▸ **Work task**
Find the line containing "red line: moved 2 px right, 1 px down" in the entries; transcribe it and all remaining lines through the end, exactly as they appear, but not the pictures.

== Segment start ==

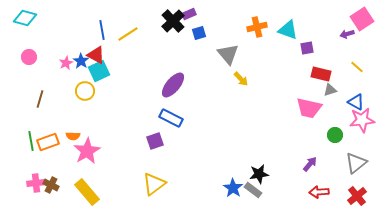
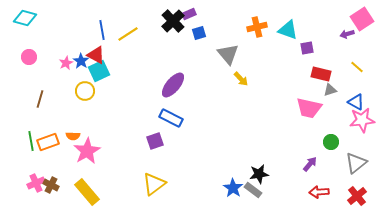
green circle at (335, 135): moved 4 px left, 7 px down
pink cross at (36, 183): rotated 18 degrees counterclockwise
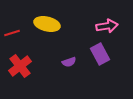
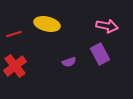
pink arrow: rotated 20 degrees clockwise
red line: moved 2 px right, 1 px down
red cross: moved 5 px left
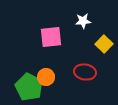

== Segment end ==

▸ **Answer section**
red line: moved 2 px right, 1 px down
red cross: moved 5 px left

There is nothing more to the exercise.